[Available data — start]

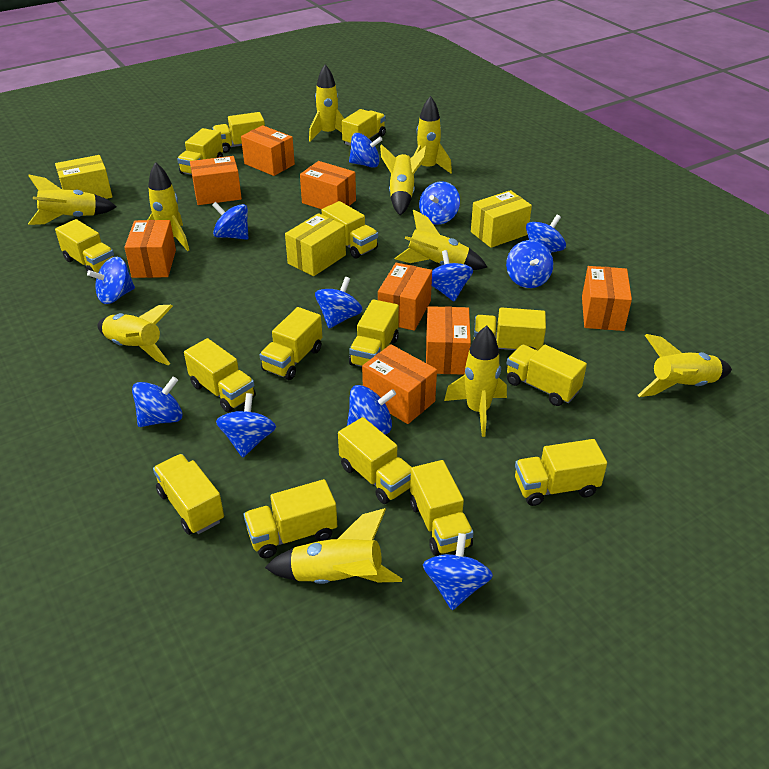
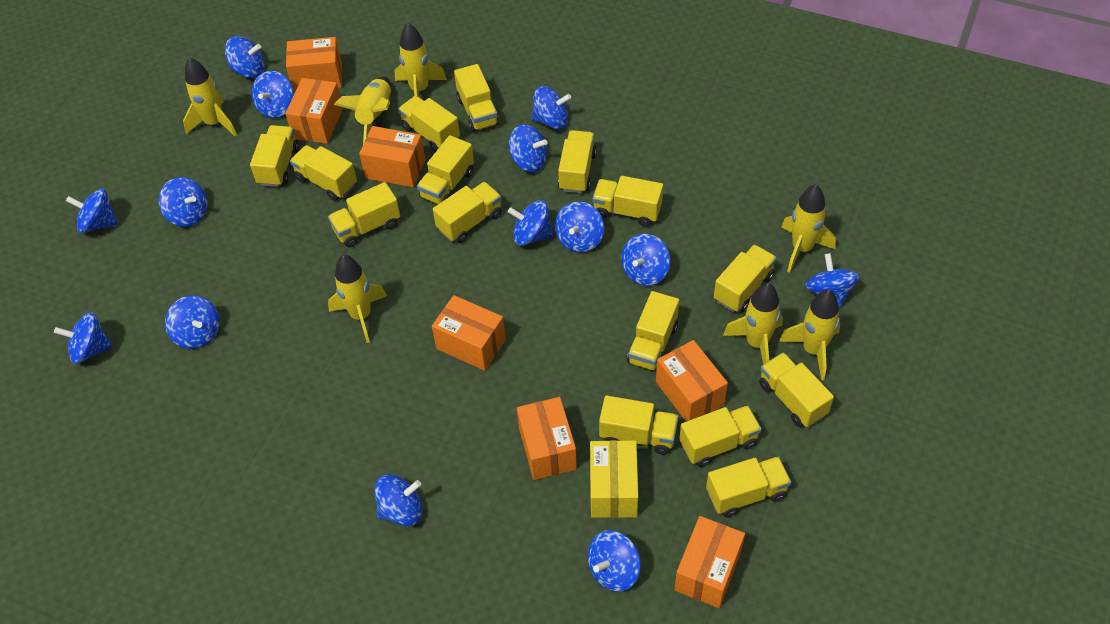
blue spinning top: [87,257,135,304] [132,376,183,427] [212,202,249,240] [216,393,276,458] [315,277,363,328] [347,385,396,434] [349,133,382,168] [419,181,460,225] [423,533,493,610] [432,250,473,301] [506,240,553,288] [526,215,566,253] = 12 -> [54,312,113,364] [66,189,118,233] [159,177,207,227] [165,295,220,349] [225,36,265,78] [252,71,294,118] [374,474,423,526] [508,200,553,246] [509,124,548,172] [531,86,571,130] [555,201,604,253] [588,530,641,592] [621,234,670,286] [805,253,860,308] = 14
orange box: [124,220,176,278] [190,156,242,205] [241,125,295,176] [300,161,356,209] [362,344,437,424] [378,263,432,331] [426,306,471,375] [582,266,632,331] = 8 -> [285,78,343,144] [286,37,342,92] [359,126,426,187] [432,295,506,371] [517,397,577,480] [656,340,728,422] [674,516,745,608] = 7
yellow box: [55,155,112,199] [285,213,346,276] [471,190,532,248] = 3 -> [590,440,638,518] = 1
yellow rocket: [28,174,117,225] [97,305,173,365] [148,162,189,251] [265,508,402,584] [309,64,344,141] [380,144,427,215] [395,209,487,270] [413,96,452,174] [444,325,507,437] [638,334,732,397] = 10 -> [183,57,237,137] [328,255,387,343] [334,77,391,144] [395,23,447,97] [723,283,783,364] [779,290,840,380] [781,184,836,273] = 7

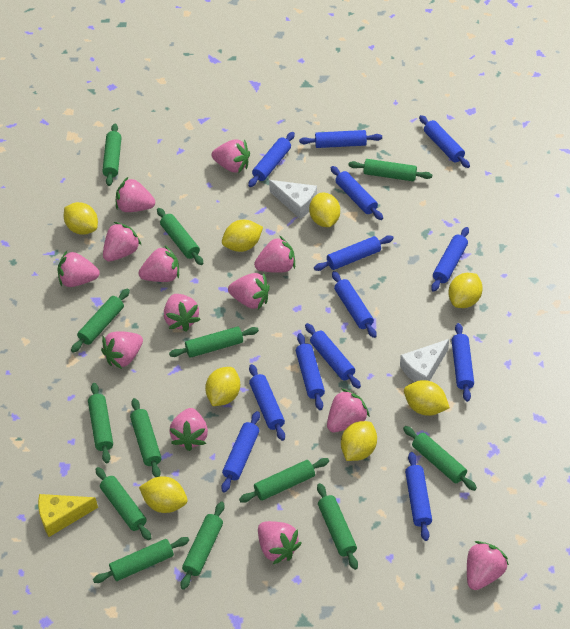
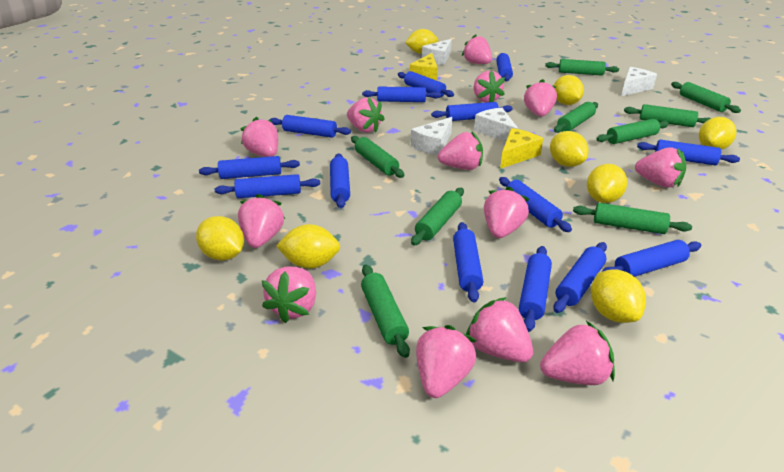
blue rolling pin: [221,411,260,493] [248,132,295,187] [249,364,285,441] [296,333,325,410] [299,130,382,148] [305,323,361,388] [314,235,394,271] [331,166,383,220] [332,271,377,338] [405,452,432,541] [419,115,470,168] [431,227,469,292] [452,323,474,402] = 13 -> [199,156,300,179] [215,174,320,198] [269,115,351,138] [330,153,350,208] [362,86,441,102] [398,71,454,97] [431,102,513,121] [453,222,483,303] [496,53,513,81] [499,177,572,232] [519,246,552,332] [553,242,607,313] [601,240,701,277] [637,139,740,165] = 14
green rolling pin: [71,288,130,353] [88,383,113,463] [93,537,189,583] [96,467,151,540] [102,124,121,186] [130,398,162,477] [157,208,203,265] [169,326,259,358] [181,501,225,590] [239,458,329,503] [317,483,358,570] [348,159,432,181] [403,426,477,491] = 13 -> [351,136,405,178] [361,264,410,358] [411,188,464,246] [545,59,619,76] [554,102,598,133] [573,203,692,234] [597,119,669,144] [624,104,711,127] [671,82,741,113] = 9
white cheese: [269,180,317,219] [400,339,449,382] = 2 -> [411,117,452,155] [422,39,452,65] [474,108,518,142] [621,67,657,96] = 4
yellow cheese: [38,494,98,537] = 1 -> [410,53,438,81] [500,128,543,169] = 2

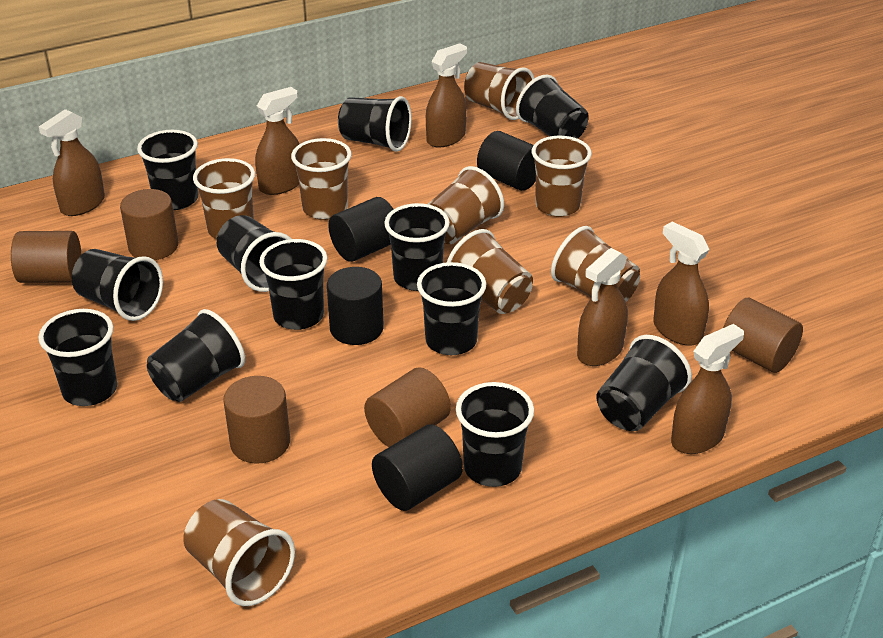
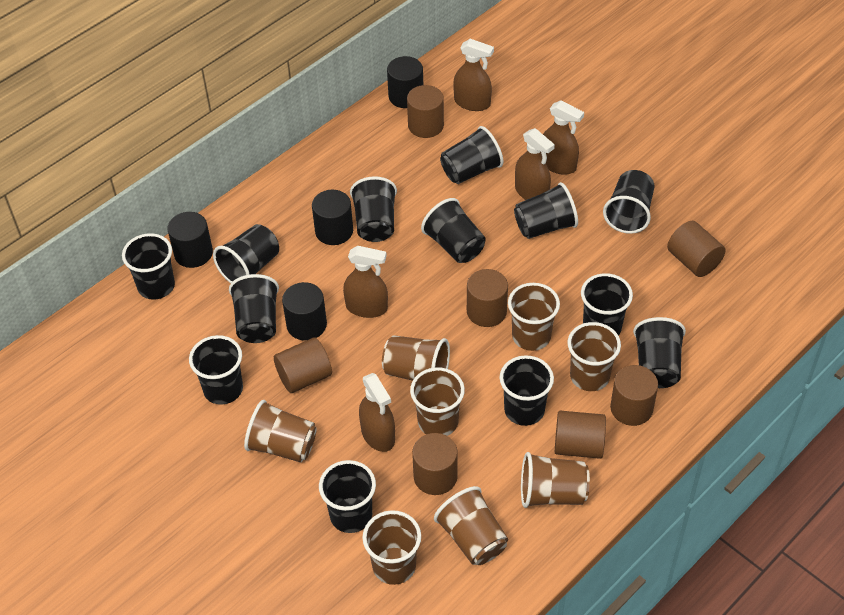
black cup: [38,309,117,406] [72,249,163,321] [137,130,198,210] [147,309,245,402] [217,215,292,292] [259,239,328,330] [338,96,412,152] [384,203,450,291] [417,262,486,355] [456,382,534,487] [516,74,589,139] [597,335,692,431] = 12 -> [122,233,175,300] [189,335,243,405] [213,224,279,283] [229,274,279,343] [319,460,376,533] [350,176,397,242] [421,198,486,263] [440,126,504,184] [500,355,554,426] [514,182,578,239] [581,273,633,335] [603,170,655,234] [633,317,686,388] = 13
brown cylinder: [11,231,81,283] [120,189,178,260] [223,376,290,464] [364,367,451,447] [723,298,803,373] = 5 -> [274,337,332,393] [407,85,444,138] [412,433,458,495] [467,269,508,327] [555,411,606,459] [610,365,658,426] [667,221,725,277] = 7
brown spray bottle: [39,109,105,216] [255,87,299,195] [426,43,467,147] [577,248,628,366] [653,222,709,346] [671,324,744,454] = 6 -> [343,246,388,318] [359,373,395,452] [453,39,494,111] [515,128,555,200] [541,101,584,175] = 5

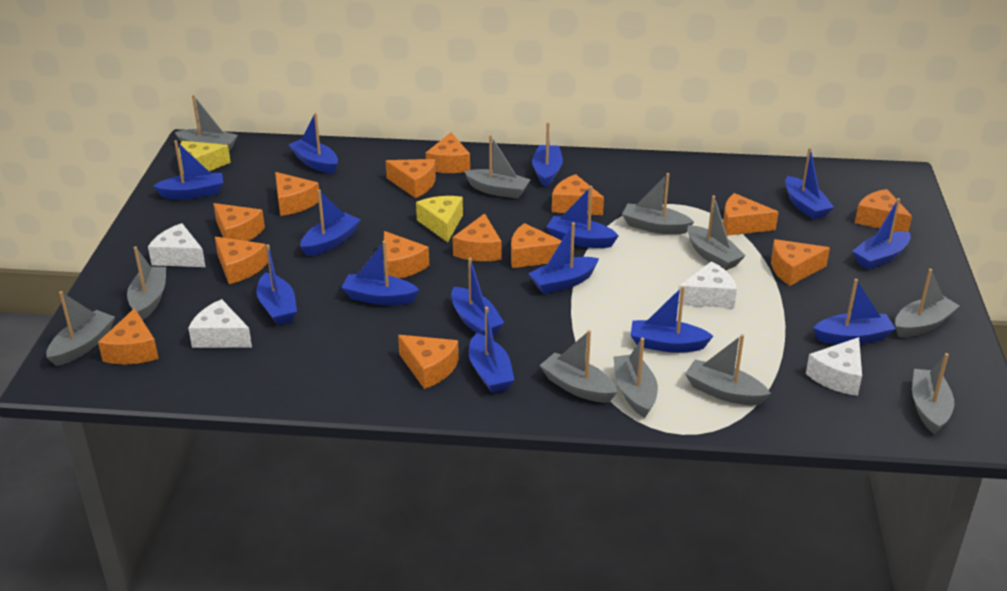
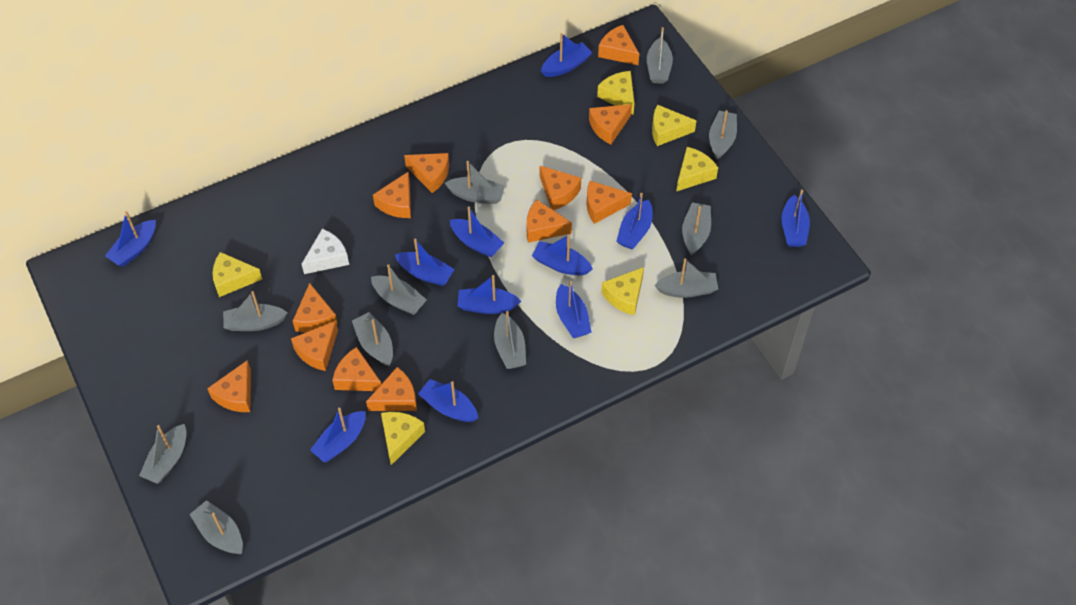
blue boat: [153,140,223,199] [256,244,297,325] [288,113,338,174] [300,189,361,256] [341,241,419,305] [451,258,504,335] [469,307,515,393] [528,222,599,294] [532,122,563,187] [546,186,619,248] [631,286,713,353] [785,147,834,220] [813,279,896,344] [852,198,911,270] = 14 -> [105,211,156,267] [310,408,366,463] [395,238,454,286] [418,379,478,422] [450,206,504,257] [457,275,521,314] [532,235,593,275] [541,33,592,77] [556,281,591,338] [616,193,653,249] [781,190,810,247] = 11
orange cheese: [98,308,159,365] [213,203,265,241] [215,237,268,284] [275,172,319,216] [384,231,429,278] [386,159,436,198] [398,335,459,389] [426,132,470,173] [453,213,502,261] [511,223,562,268] [552,174,604,215] [723,193,778,236] [771,239,830,286] [855,189,912,232] = 14 -> [207,360,251,412] [291,321,338,371] [293,283,338,333] [332,347,381,391] [366,367,417,411] [373,172,411,218] [404,153,449,193] [527,200,572,243] [540,166,581,210] [586,181,632,224] [589,104,632,144] [598,25,639,65] = 12
white cheese: [148,223,206,267] [188,299,252,348] [678,261,737,308] [806,337,862,396] = 4 -> [302,229,349,274] = 1
yellow cheese: [179,141,231,174] [416,196,463,242] = 2 -> [213,252,262,297] [381,412,425,465] [597,71,635,115] [601,267,644,315] [652,105,697,146] [676,147,718,192] = 6

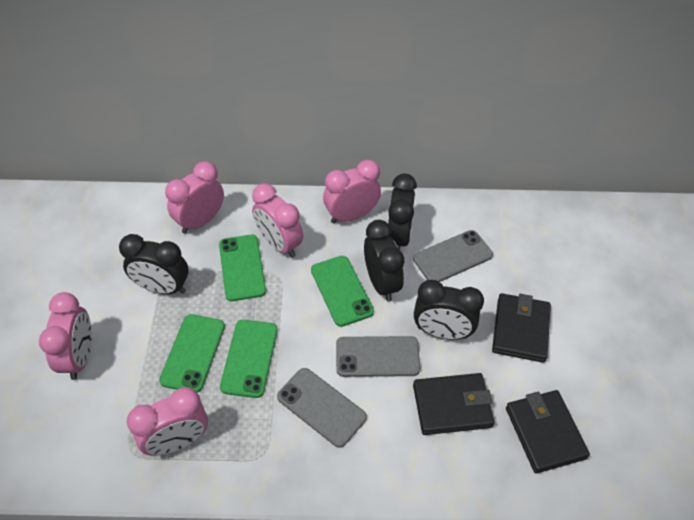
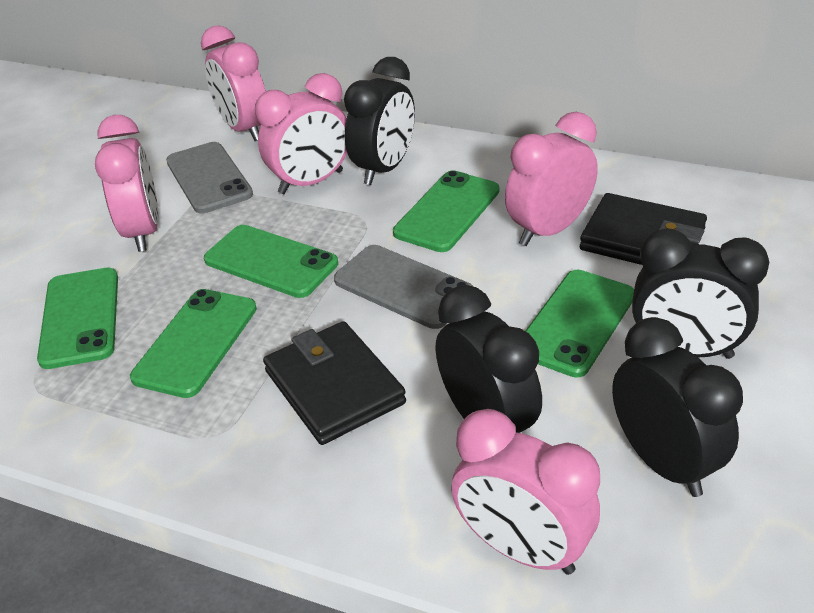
black wallet: [413,373,495,435] [492,293,551,363] [506,390,590,474] = 3 -> [263,321,406,445] [580,193,707,265] = 2
green phone: [159,314,225,393] [219,235,266,301] [220,320,278,398] [311,256,374,327] = 4 -> [37,268,118,369] [130,289,257,398] [204,225,338,298] [393,170,500,252] [526,270,634,378] = 5
grey phone: [277,368,367,448] [336,336,420,377] [413,230,493,282] = 3 -> [166,142,253,213] [334,245,473,329] = 2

[Available data — finish]

Exercise requirements: Your answer should be the lines of the records that hold the string "black".

Problem solution:
black cup: [38,309,117,406] [72,249,163,321] [137,130,198,210] [147,309,245,402] [217,215,292,292] [259,239,328,330] [338,96,412,152] [384,203,450,291] [417,262,486,355] [456,382,534,487] [516,74,589,139] [597,335,692,431] = 12 -> [122,233,175,300] [189,335,243,405] [213,224,279,283] [229,274,279,343] [319,460,376,533] [350,176,397,242] [421,198,486,263] [440,126,504,184] [500,355,554,426] [514,182,578,239] [581,273,633,335] [603,170,655,234] [633,317,686,388] = 13
black wallet: [413,373,495,435] [492,293,551,363] [506,390,590,474] = 3 -> [263,321,406,445] [580,193,707,265] = 2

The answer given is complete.